▸ **Work instructions**: Please report how many lines of the data include the word "grey", with the number as the entire reply.

▸ **Data for this task**:
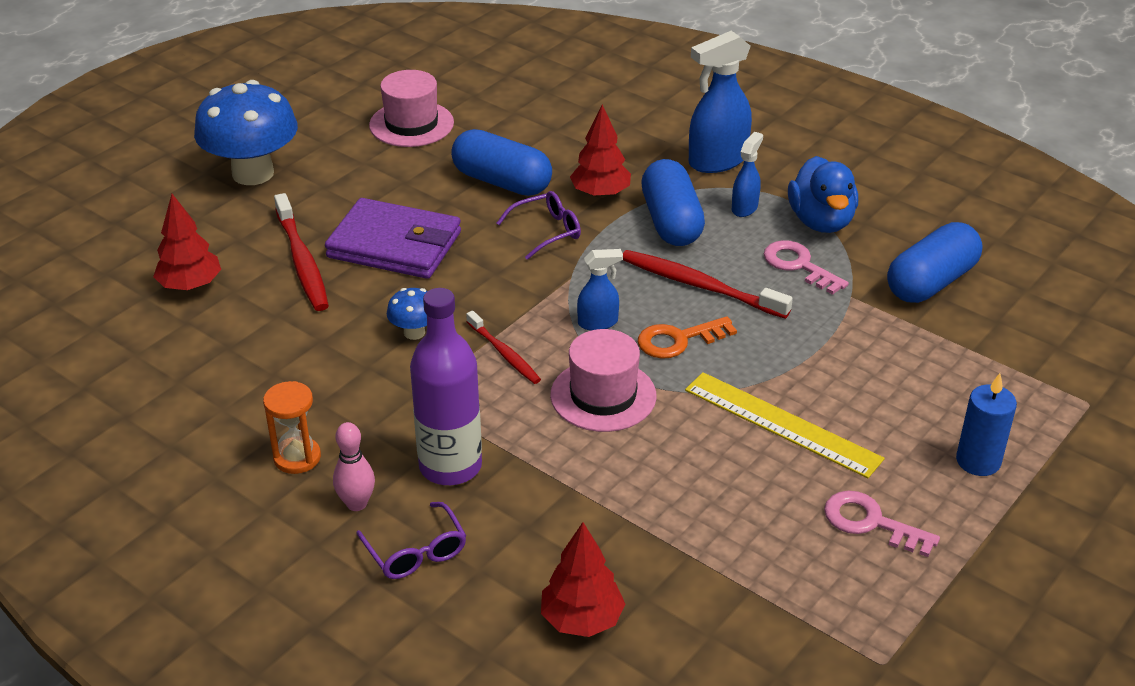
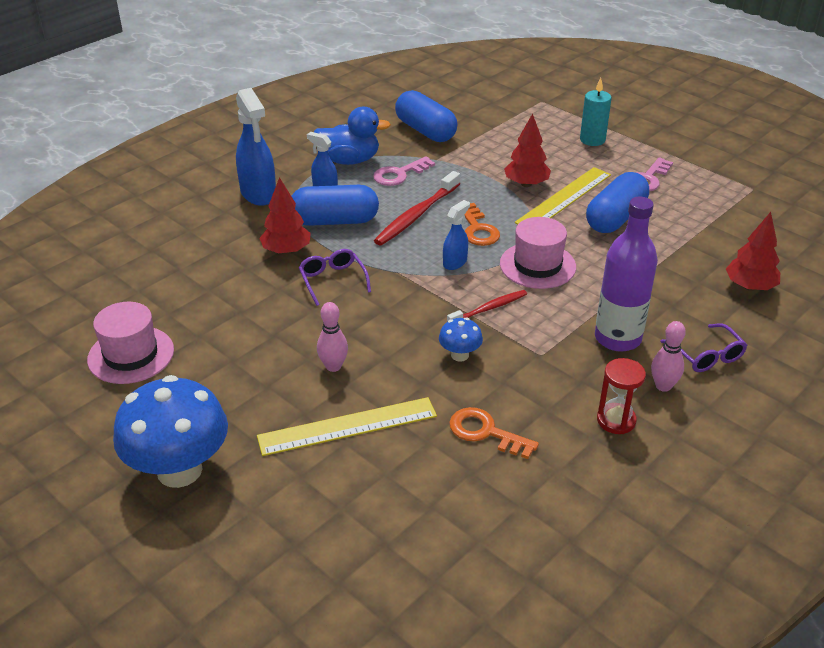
camera: 85 degrees left, 0 degrees up
(190, 285) = (373, 507): red tree -> red tree (526, 184)
(285, 355) = (485, 432): none -> orange key
(297, 457) = (616, 420): orange hourglass -> red hourglass
(302, 262) = (347, 426): red toothbrush -> yellow ruler
(394, 245) = (333, 366): purple wallet -> pink bowling pin
(416, 552) = (707, 356): purple glasses -> purple glasses turned 90 degrees clockwise
(502, 182) = (252, 301): blue capsule -> blue capsule (615, 218)
(598, 323) = (455, 262): blue spray bottle -> blue spray bottle turned 45 degrees clockwise
(978, 461) = (592, 140): blue candle -> turquoise candle

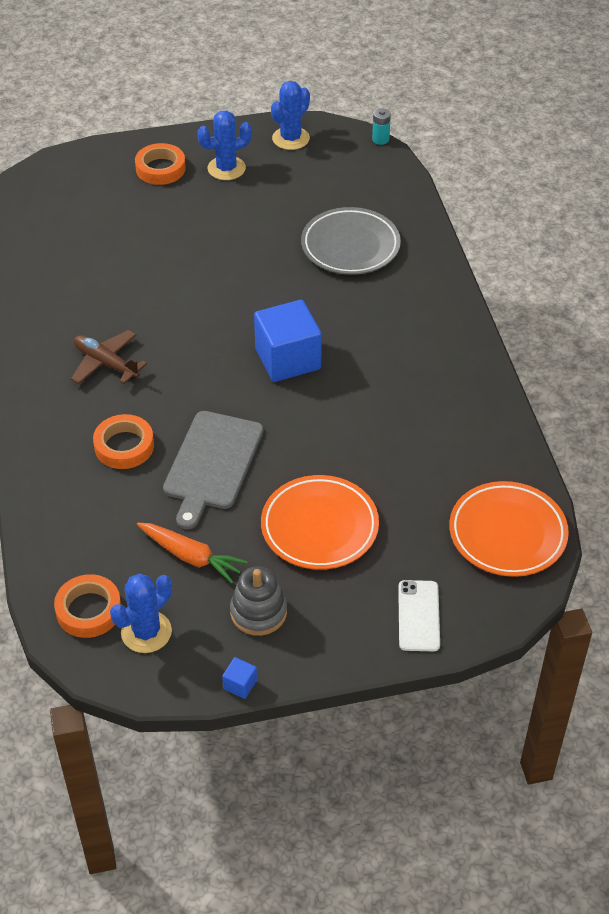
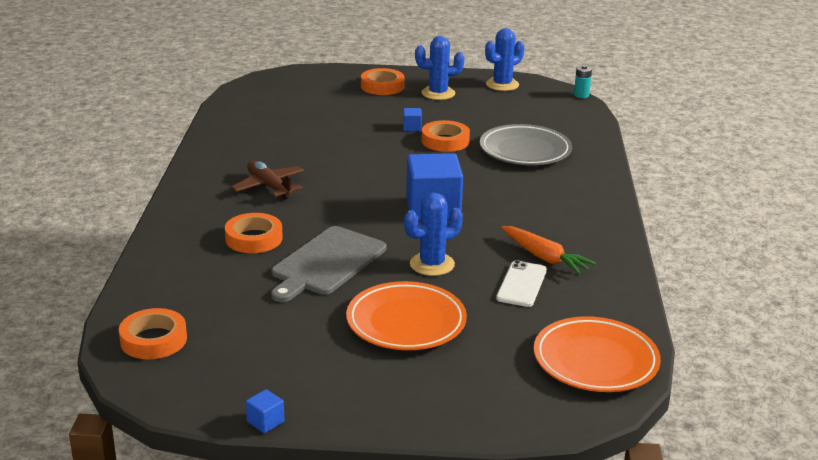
camera: 15 degrees right, 20 degrees down
(146, 632) = (197, 365): blue cactus -> blue cactus (432, 264)
(191, 556) = (271, 321): orange carrot -> orange carrot (544, 257)
(219, 233) = (412, 127): none -> blue cube
(258, 612) = (314, 372): grey stacking toy -> none
(262, 248) = (445, 141): none -> orange tape
(418, 616) = (475, 405): white phone -> white phone (521, 284)

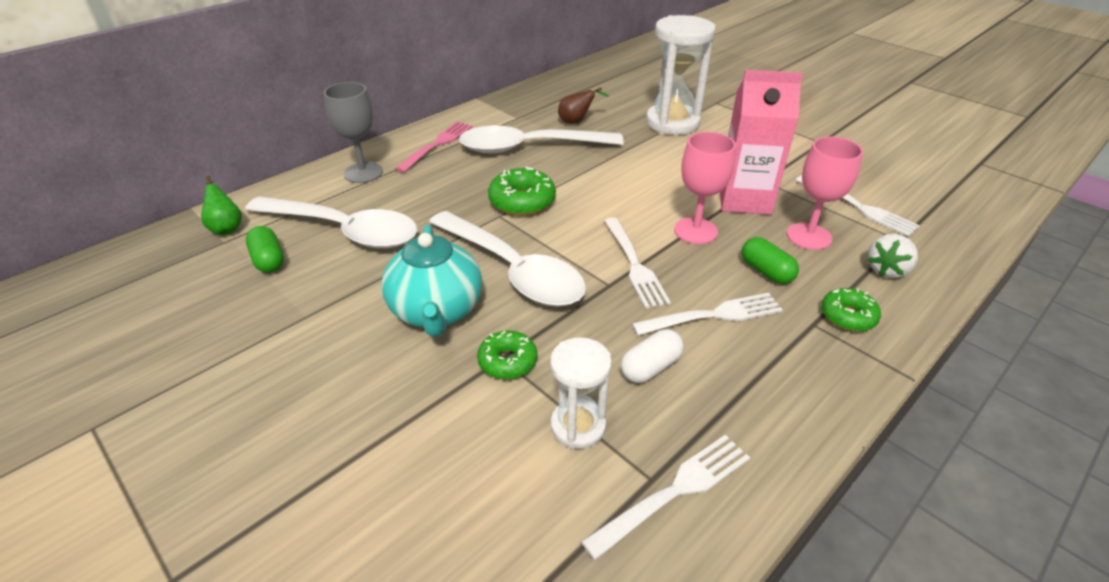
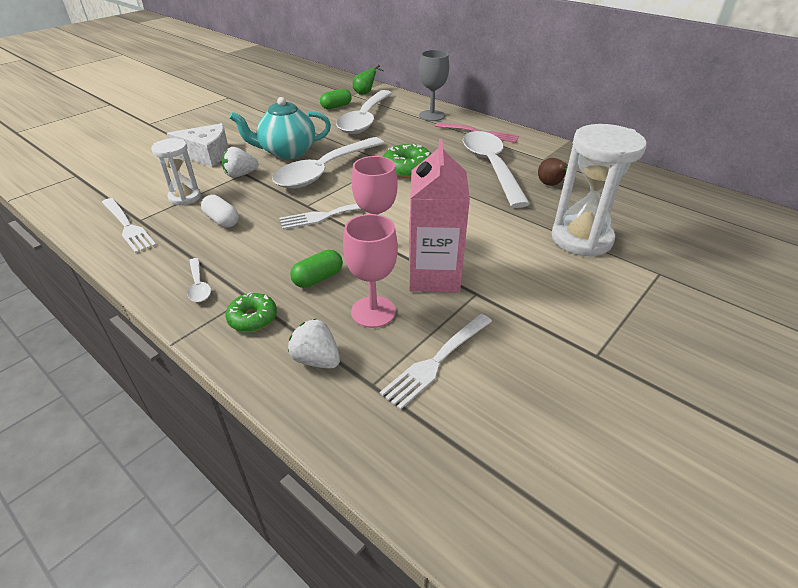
camera: 85 degrees right, 0 degrees up
(410, 421) = (207, 154): none -> white cheese
(507, 361) = (240, 175): green donut -> white strawberry
(713, 315) = (266, 247): white fork -> none
(806, 370) = (199, 285): none -> white spoon

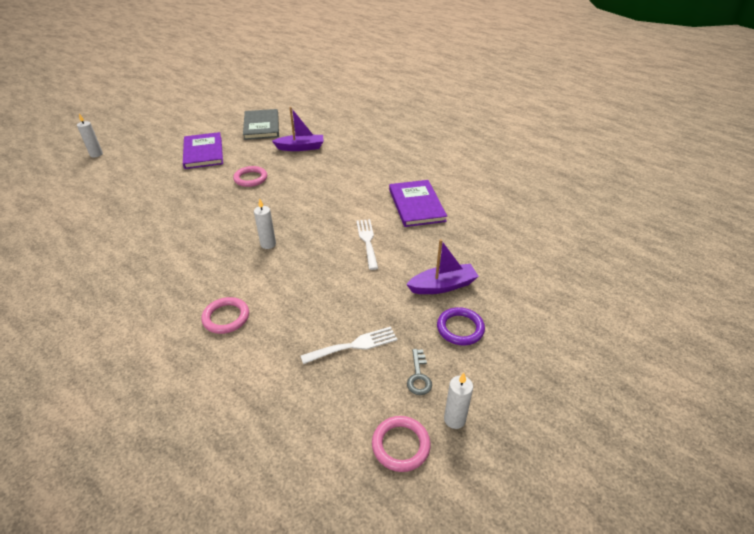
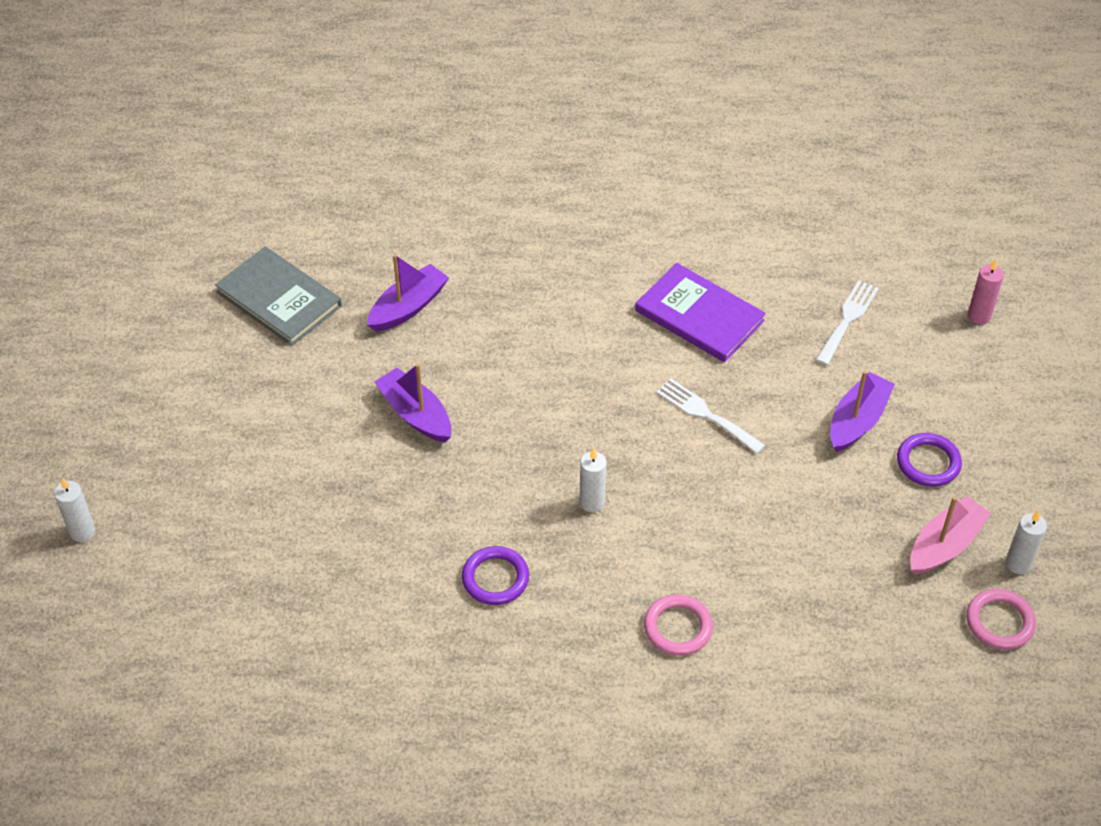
camera: 40 degrees left, 10 degrees up
(188, 247) = (495, 578): none -> purple ring
(203, 152) = (264, 412): purple book -> none
(250, 178) = (416, 414): pink ring -> purple boat
(354, 345) = (849, 558): white fork -> white fork (848, 319)
(418, 376) = (945, 545): grey key -> pink boat
(576, 279) = (979, 316): none -> pink candle

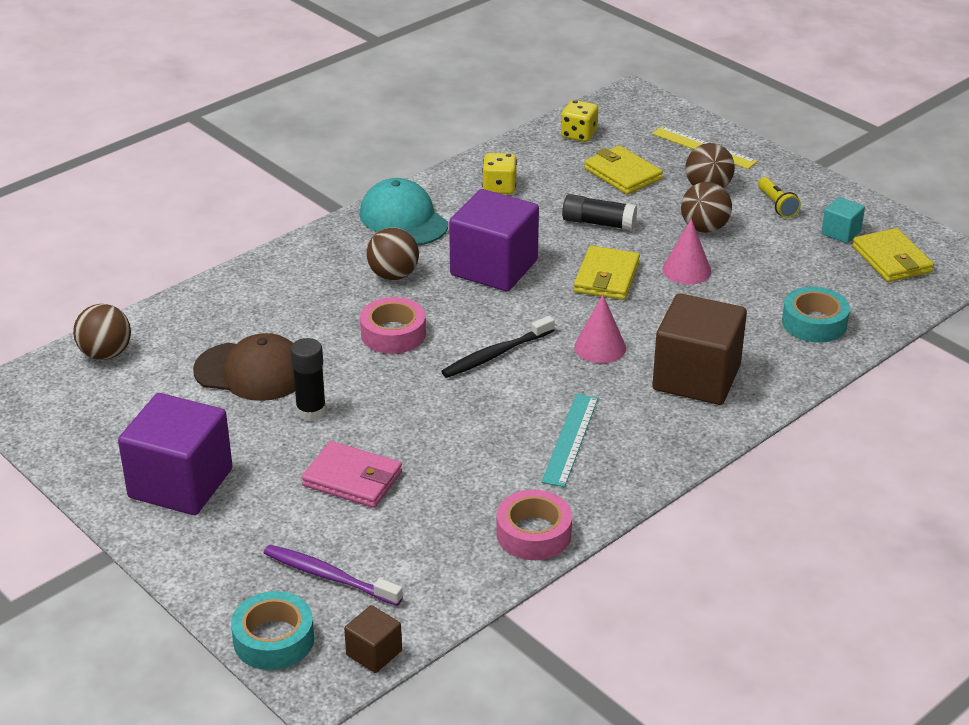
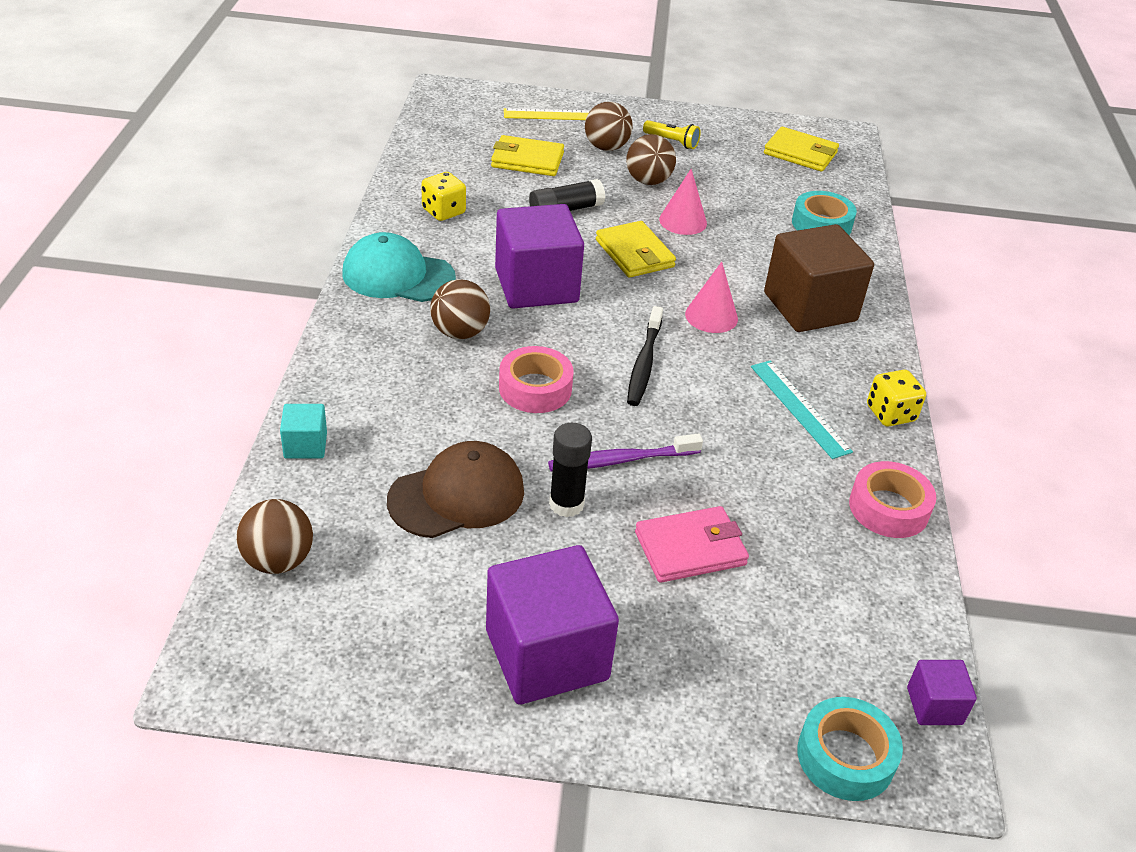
camera: 45 degrees left, 5 degrees up
(329, 576) = (801, 658): purple toothbrush -> purple toothbrush (621, 460)
(374, 653) = (934, 706): brown cube -> purple cube
(578, 135) = (447, 139): yellow dice -> yellow dice (890, 414)
(841, 232) = (742, 146): turquoise cube -> turquoise cube (305, 445)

▸ **Finished exercise**: 2